▶ To do
Below are lines of data. Give the number of them that contain the string "green", and nothing else.

Start of Block

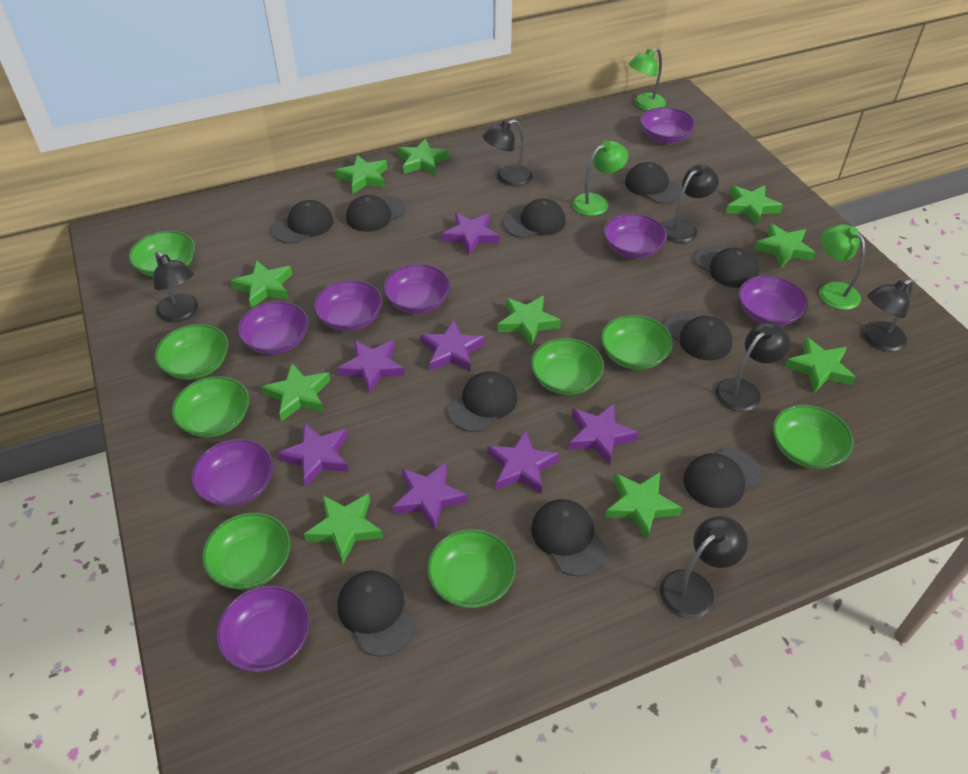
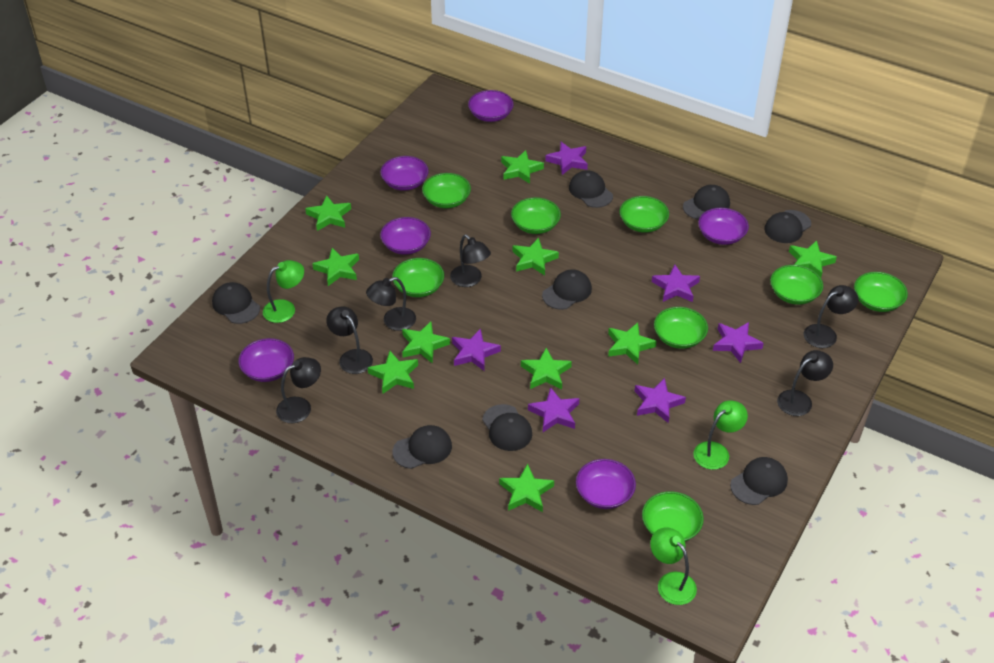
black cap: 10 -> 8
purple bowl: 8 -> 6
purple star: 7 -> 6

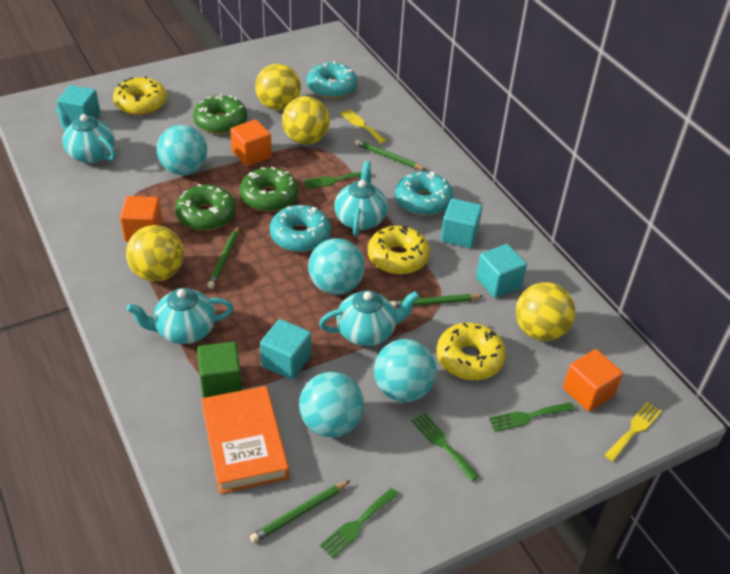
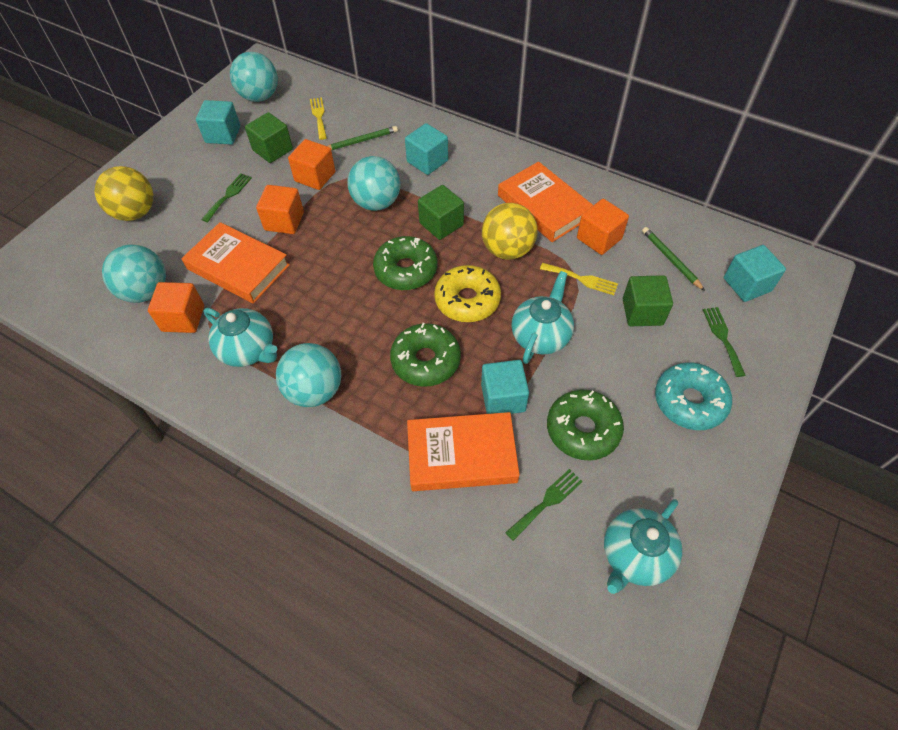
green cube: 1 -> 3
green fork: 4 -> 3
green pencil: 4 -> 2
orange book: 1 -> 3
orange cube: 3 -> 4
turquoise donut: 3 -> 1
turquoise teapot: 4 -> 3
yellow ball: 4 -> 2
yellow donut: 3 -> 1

End of Block

▶ Task solution
3